__Directions__
Restate every entry word for word.

─── Data ───

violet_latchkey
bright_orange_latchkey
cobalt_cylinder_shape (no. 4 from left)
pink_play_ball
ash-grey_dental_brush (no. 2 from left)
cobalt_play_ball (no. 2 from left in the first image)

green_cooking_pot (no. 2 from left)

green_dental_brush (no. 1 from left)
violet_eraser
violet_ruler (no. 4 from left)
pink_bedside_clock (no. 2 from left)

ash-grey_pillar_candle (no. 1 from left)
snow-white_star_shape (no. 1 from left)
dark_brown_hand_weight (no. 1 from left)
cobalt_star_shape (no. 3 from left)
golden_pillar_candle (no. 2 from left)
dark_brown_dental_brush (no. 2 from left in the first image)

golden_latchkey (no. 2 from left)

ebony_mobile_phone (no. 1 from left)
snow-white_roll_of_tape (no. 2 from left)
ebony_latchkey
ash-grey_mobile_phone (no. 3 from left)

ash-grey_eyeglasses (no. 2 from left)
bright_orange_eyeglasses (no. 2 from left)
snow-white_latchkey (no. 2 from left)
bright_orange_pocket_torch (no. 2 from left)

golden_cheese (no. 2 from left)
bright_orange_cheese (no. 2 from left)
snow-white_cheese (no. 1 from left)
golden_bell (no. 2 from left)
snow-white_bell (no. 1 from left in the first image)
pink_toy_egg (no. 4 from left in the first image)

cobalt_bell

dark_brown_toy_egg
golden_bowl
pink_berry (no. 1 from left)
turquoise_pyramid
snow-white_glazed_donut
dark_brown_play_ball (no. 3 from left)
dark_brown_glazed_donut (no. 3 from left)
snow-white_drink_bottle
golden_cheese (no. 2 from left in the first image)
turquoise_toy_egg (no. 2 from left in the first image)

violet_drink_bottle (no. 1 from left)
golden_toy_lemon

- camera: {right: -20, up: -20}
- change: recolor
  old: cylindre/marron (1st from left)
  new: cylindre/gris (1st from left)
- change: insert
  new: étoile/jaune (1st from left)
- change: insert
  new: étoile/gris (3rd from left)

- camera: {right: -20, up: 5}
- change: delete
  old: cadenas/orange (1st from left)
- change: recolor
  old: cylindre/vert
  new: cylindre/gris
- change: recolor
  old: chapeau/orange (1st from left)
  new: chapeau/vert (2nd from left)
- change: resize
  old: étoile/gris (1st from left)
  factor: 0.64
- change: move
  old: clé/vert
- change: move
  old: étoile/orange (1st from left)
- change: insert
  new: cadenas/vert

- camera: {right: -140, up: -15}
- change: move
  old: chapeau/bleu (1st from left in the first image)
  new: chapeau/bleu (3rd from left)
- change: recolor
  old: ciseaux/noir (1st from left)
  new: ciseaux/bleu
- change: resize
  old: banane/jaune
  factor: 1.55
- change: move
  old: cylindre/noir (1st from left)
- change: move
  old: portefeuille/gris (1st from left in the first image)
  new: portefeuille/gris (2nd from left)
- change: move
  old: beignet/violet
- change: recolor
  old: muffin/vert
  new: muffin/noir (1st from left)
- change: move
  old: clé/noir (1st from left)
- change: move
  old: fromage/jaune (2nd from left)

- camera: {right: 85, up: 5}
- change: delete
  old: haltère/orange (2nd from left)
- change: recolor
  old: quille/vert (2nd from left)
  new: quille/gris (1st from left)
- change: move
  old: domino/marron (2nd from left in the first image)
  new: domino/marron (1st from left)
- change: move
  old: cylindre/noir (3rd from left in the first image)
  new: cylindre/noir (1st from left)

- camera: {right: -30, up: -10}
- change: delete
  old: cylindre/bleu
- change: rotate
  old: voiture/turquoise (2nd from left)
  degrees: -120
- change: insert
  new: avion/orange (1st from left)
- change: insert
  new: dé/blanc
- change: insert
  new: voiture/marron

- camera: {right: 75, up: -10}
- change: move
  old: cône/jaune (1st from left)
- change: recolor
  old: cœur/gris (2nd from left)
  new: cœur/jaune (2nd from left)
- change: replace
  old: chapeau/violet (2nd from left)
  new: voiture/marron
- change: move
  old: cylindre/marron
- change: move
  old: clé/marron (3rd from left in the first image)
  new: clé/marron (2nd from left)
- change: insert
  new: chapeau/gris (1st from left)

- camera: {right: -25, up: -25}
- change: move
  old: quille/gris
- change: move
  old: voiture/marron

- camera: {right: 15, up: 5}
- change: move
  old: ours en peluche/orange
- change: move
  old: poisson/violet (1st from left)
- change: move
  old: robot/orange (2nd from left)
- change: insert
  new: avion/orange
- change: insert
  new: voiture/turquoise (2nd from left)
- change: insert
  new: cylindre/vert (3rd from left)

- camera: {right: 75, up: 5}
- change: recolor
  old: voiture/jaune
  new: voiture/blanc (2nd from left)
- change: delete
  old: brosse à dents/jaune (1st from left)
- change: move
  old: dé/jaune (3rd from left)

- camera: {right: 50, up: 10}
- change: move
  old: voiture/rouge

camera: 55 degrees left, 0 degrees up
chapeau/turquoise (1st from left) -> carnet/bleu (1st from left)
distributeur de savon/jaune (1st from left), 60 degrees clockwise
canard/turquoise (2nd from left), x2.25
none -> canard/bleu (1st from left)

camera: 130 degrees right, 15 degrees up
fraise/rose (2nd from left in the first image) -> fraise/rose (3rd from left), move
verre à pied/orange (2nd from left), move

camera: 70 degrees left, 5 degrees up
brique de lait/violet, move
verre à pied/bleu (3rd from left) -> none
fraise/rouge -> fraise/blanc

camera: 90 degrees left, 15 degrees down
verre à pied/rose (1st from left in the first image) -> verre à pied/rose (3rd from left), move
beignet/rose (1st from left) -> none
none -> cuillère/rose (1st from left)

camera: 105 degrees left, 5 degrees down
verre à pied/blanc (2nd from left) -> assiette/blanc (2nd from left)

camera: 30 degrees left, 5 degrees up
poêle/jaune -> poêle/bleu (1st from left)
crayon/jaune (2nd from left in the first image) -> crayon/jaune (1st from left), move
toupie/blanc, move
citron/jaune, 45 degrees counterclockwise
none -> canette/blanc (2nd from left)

───

__Solution__
violet_latchkey
bright_orange_latchkey
cobalt_cylinder_shape (no. 4 from left)
pink_play_ball
ash-grey_dental_brush (no. 2 from left)
cobalt_play_ball (no. 2 from left in the first image)

green_cooking_pot (no. 2 from left)

green_dental_brush (no. 1 from left)
violet_eraser
violet_ruler (no. 4 from left)
pink_bedside_clock (no. 2 from left)

ash-grey_pillar_candle (no. 1 from left)
snow-white_star_shape (no. 1 from left)
dark_brown_hand_weight (no. 1 from left)
cobalt_star_shape (no. 3 from left)
golden_pillar_candle (no. 2 from left)
dark_brown_dental_brush (no. 2 from left in the first image)

golden_latchkey (no. 2 from left)

ebony_mobile_phone (no. 1 from left)
snow-white_roll_of_tape (no. 2 from left)
ebony_latchkey
ash-grey_mobile_phone (no. 3 from left)

ash-grey_eyeglasses (no. 2 from left)
bright_orange_eyeglasses (no. 2 from left)
snow-white_latchkey (no. 2 from left)
bright_orange_pocket_torch (no. 2 from left)

golden_cheese (no. 2 from left)
bright_orange_cheese (no. 2 from left)
snow-white_cheese (no. 1 from left)
golden_bell (no. 2 from left)
snow-white_bell (no. 1 from left in the first image)
pink_toy_egg (no. 4 from left in the first image)

cobalt_bell

dark_brown_toy_egg
golden_bowl
pink_berry (no. 1 from left)
turquoise_pyramid
snow-white_glazed_donut
dark_brown_play_ball (no. 3 from left)
dark_brown_glazed_donut (no. 3 from left)
snow-white_drink_bottle
golden_cheese (no. 2 from left in the first image)
turquoise_toy_egg (no. 2 from left in the first image)

violet_drink_bottle (no. 1 from left)
golden_toy_lemon

- camera: {right: -20, up: -20}
- change: recolor
  old: cylindre/marron (1st from left)
  new: cylindre/gris (1st from left)
- change: insert
  new: étoile/jaune (1st from left)
- change: insert
  new: étoile/gris (3rd from left)

- camera: {right: -20, up: 5}
- change: delete
  old: cadenas/orange (1st from left)
- change: recolor
  old: cylindre/vert
  new: cylindre/gris
- change: recolor
  old: chapeau/orange (1st from left)
  new: chapeau/vert (2nd from left)
- change: resize
  old: étoile/gris (1st from left)
  factor: 0.64
- change: move
  old: clé/vert
- change: move
  old: étoile/orange (1st from left)
- change: insert
  new: cadenas/vert

- camera: {right: -140, up: -15}
- change: move
  old: chapeau/bleu (1st from left in the first image)
  new: chapeau/bleu (3rd from left)
- change: recolor
  old: ciseaux/noir (1st from left)
  new: ciseaux/bleu
- change: resize
  old: banane/jaune
  factor: 1.55
- change: move
  old: cylindre/noir (1st from left)
- change: move
  old: portefeuille/gris (1st from left in the first image)
  new: portefeuille/gris (2nd from left)
- change: move
  old: beignet/violet
- change: recolor
  old: muffin/vert
  new: muffin/noir (1st from left)
- change: move
  old: clé/noir (1st from left)
- change: move
  old: fromage/jaune (2nd from left)

- camera: {right: 85, up: 5}
- change: delete
  old: haltère/orange (2nd from left)
- change: recolor
  old: quille/vert (2nd from left)
  new: quille/gris (1st from left)
- change: move
  old: domino/marron (2nd from left in the first image)
  new: domino/marron (1st from left)
- change: move
  old: cylindre/noir (3rd from left in the first image)
  new: cylindre/noir (1st from left)

- camera: {right: -30, up: -10}
- change: delete
  old: cylindre/bleu
- change: rotate
  old: voiture/turquoise (2nd from left)
  degrees: -120
- change: insert
  new: avion/orange (1st from left)
- change: insert
  new: dé/blanc
- change: insert
  new: voiture/marron

- camera: {right: 75, up: -10}
- change: move
  old: cône/jaune (1st from left)
- change: recolor
  old: cœur/gris (2nd from left)
  new: cœur/jaune (2nd from left)
- change: replace
  old: chapeau/violet (2nd from left)
  new: voiture/marron
- change: move
  old: cylindre/marron
- change: move
  old: clé/marron (3rd from left in the first image)
  new: clé/marron (2nd from left)
- change: insert
  new: chapeau/gris (1st from left)

- camera: {right: -25, up: -25}
- change: move
  old: quille/gris
- change: move
  old: voiture/marron

- camera: {right: 15, up: 5}
- change: move
  old: ours en peluche/orange
- change: move
  old: poisson/violet (1st from left)
- change: move
  old: robot/orange (2nd from left)
- change: insert
  new: avion/orange
- change: insert
  new: voiture/turquoise (2nd from left)
- change: insert
  new: cylindre/vert (3rd from left)

- camera: {right: 75, up: 5}
- change: recolor
  old: voiture/jaune
  new: voiture/blanc (2nd from left)
- change: delete
  old: brosse à dents/jaune (1st from left)
- change: move
  old: dé/jaune (3rd from left)

- camera: {right: 50, up: 10}
- change: move
  old: voiture/rouge

camera: 55 degrees left, 0 degrees up
chapeau/turquoise (1st from left) -> carnet/bleu (1st from left)
distributeur de savon/jaune (1st from left), 60 degrees clockwise
canard/turquoise (2nd from left), x2.25
none -> canard/bleu (1st from left)

camera: 130 degrees right, 15 degrees up
fraise/rose (2nd from left in the first image) -> fraise/rose (3rd from left), move
verre à pied/orange (2nd from left), move

camera: 70 degrees left, 5 degrees up
brique de lait/violet, move
verre à pied/bleu (3rd from left) -> none
fraise/rouge -> fraise/blanc

camera: 90 degrees left, 15 degrees down
verre à pied/rose (1st from left in the first image) -> verre à pied/rose (3rd from left), move
beignet/rose (1st from left) -> none
none -> cuillère/rose (1st from left)

camera: 105 degrees left, 5 degrees down
verre à pied/blanc (2nd from left) -> assiette/blanc (2nd from left)

camera: 30 degrees left, 5 degrees up
poêle/jaune -> poêle/bleu (1st from left)
crayon/jaune (2nd from left in the first image) -> crayon/jaune (1st from left), move
toupie/blanc, move
citron/jaune, 45 degrees counterclockwise
none -> canette/blanc (2nd from left)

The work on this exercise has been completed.